> [Task requirements]
Among the lines below, output only those between the line holding "MATRIX1 pin CLK: 3 -> 7" and the line holding "MATRIX1 pin GND: VIN -> GND", inclusive, exactly as written and with no pictures.

> [Data for this task]
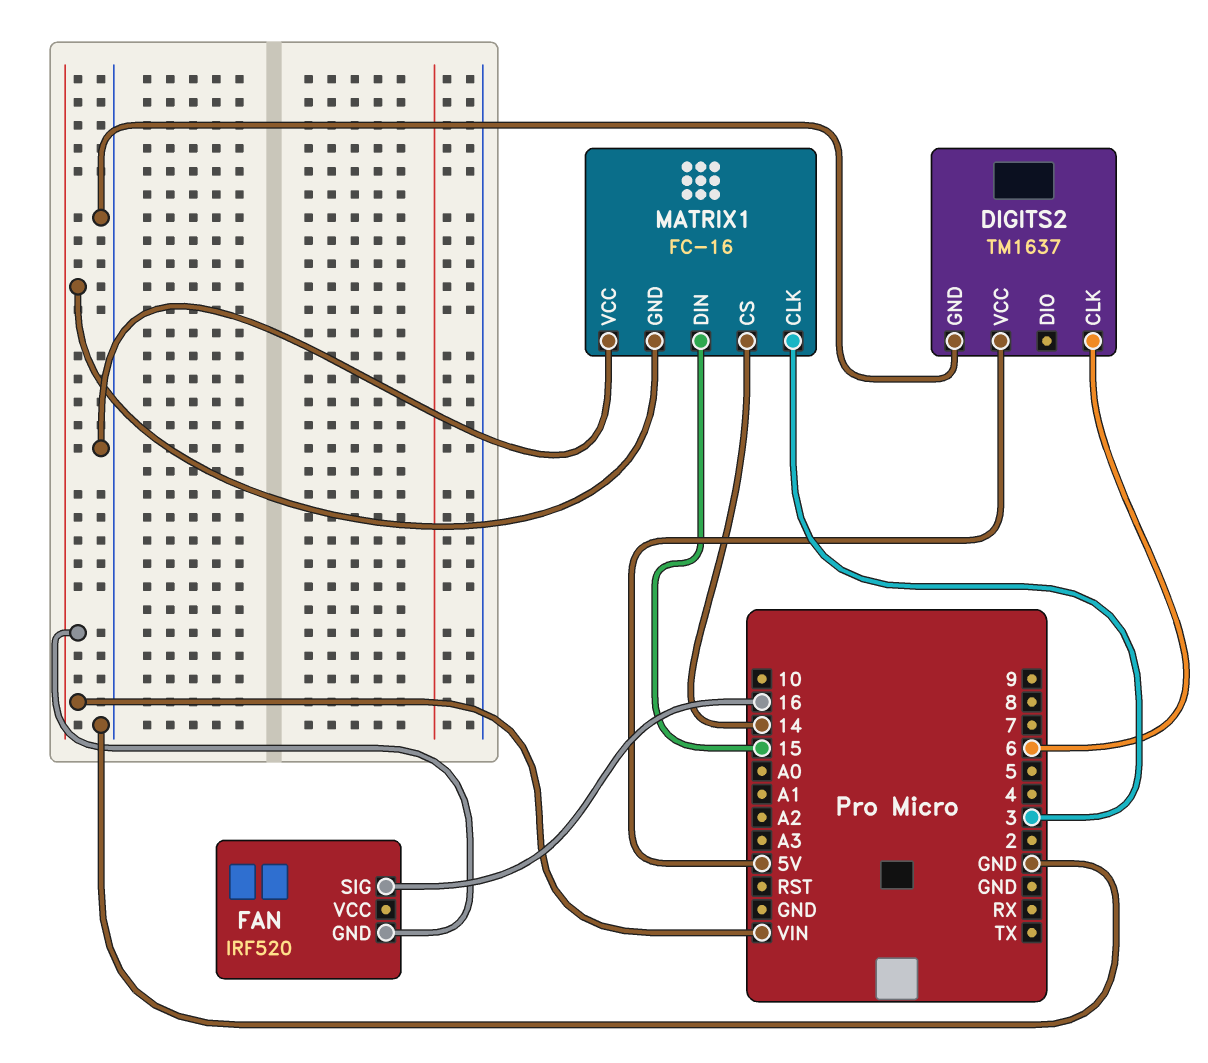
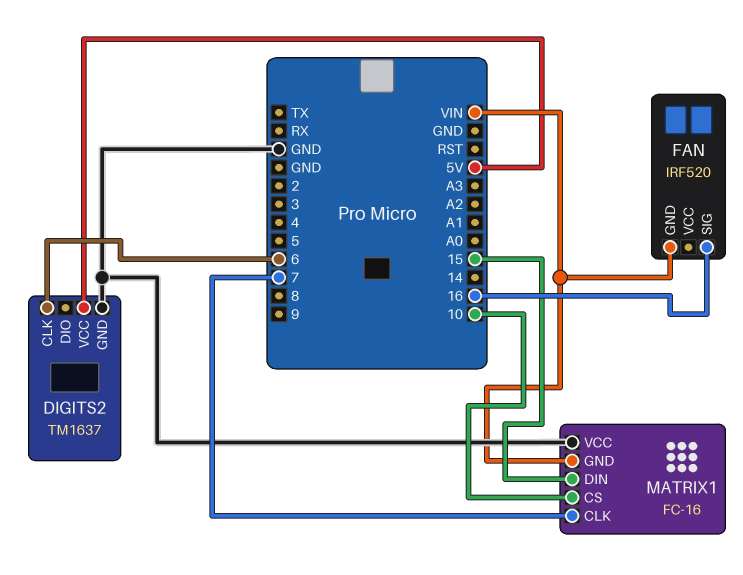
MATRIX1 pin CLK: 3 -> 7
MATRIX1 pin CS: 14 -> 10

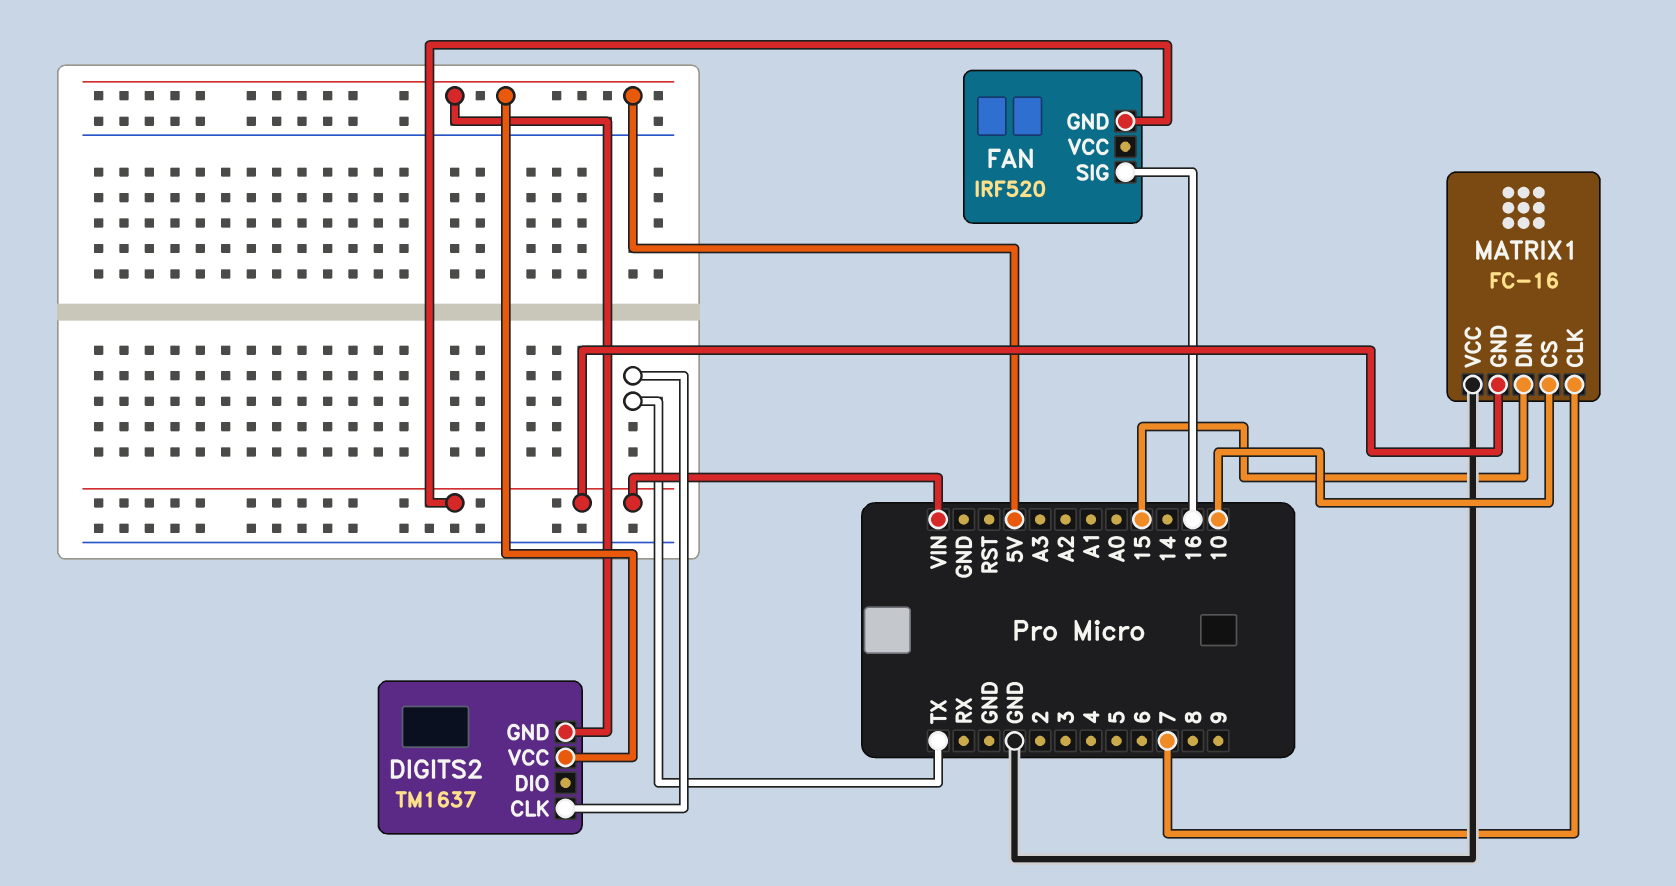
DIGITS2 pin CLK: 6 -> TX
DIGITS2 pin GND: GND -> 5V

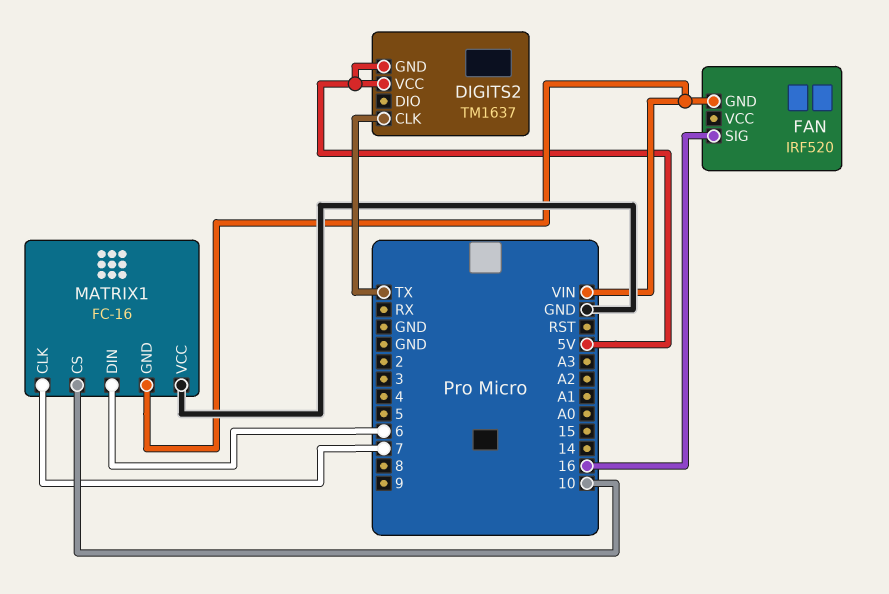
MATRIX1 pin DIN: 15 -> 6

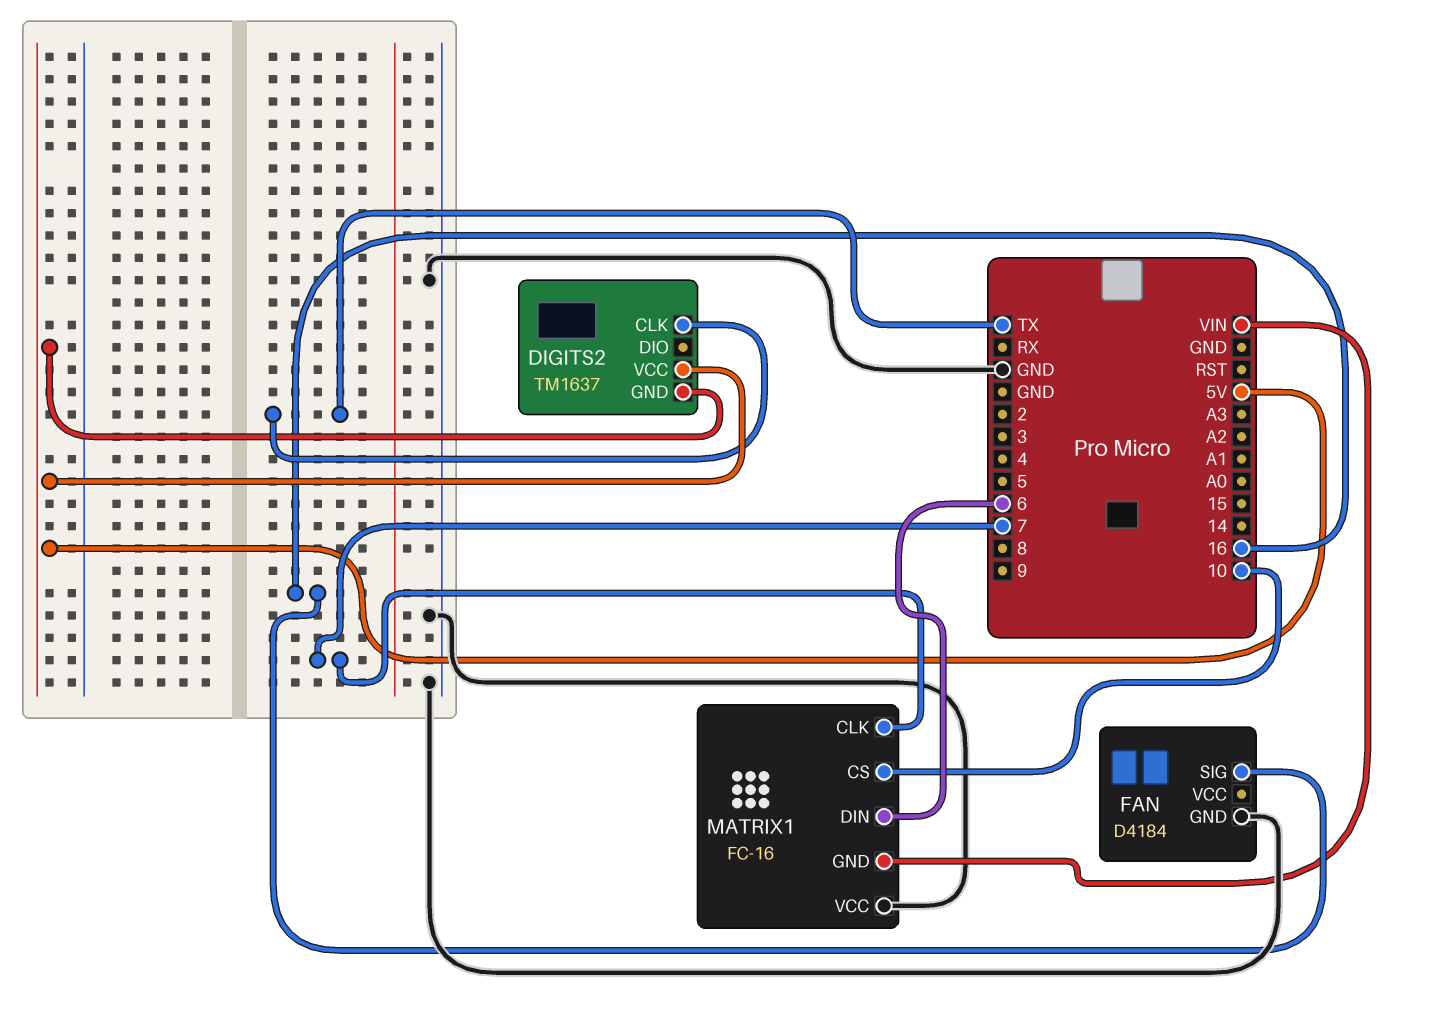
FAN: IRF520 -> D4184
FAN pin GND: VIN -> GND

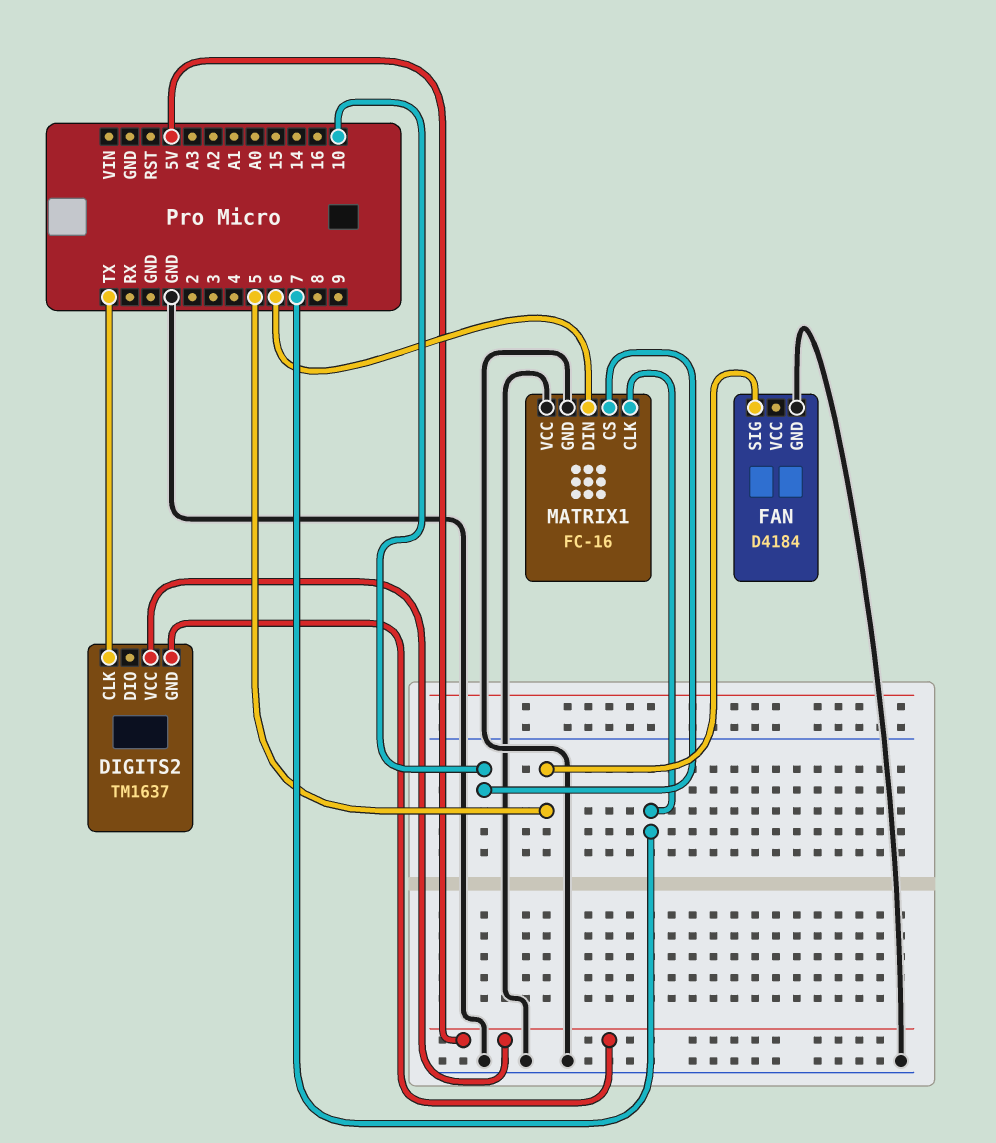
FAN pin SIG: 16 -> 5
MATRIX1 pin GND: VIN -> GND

---

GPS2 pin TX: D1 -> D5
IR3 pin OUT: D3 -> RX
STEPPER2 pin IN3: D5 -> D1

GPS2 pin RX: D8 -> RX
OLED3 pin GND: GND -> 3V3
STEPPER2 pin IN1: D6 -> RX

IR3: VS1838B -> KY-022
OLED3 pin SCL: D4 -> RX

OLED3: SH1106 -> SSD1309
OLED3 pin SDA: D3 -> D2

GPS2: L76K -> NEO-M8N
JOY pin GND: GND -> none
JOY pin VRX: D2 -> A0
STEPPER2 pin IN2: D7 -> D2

> [Completed task]
MATRIX1 pin CLK: 3 -> 7
MATRIX1 pin CS: 14 -> 10

DIGITS2 pin CLK: 6 -> TX
DIGITS2 pin GND: GND -> 5V

MATRIX1 pin DIN: 15 -> 6

FAN: IRF520 -> D4184
FAN pin GND: VIN -> GND

FAN pin SIG: 16 -> 5
MATRIX1 pin GND: VIN -> GND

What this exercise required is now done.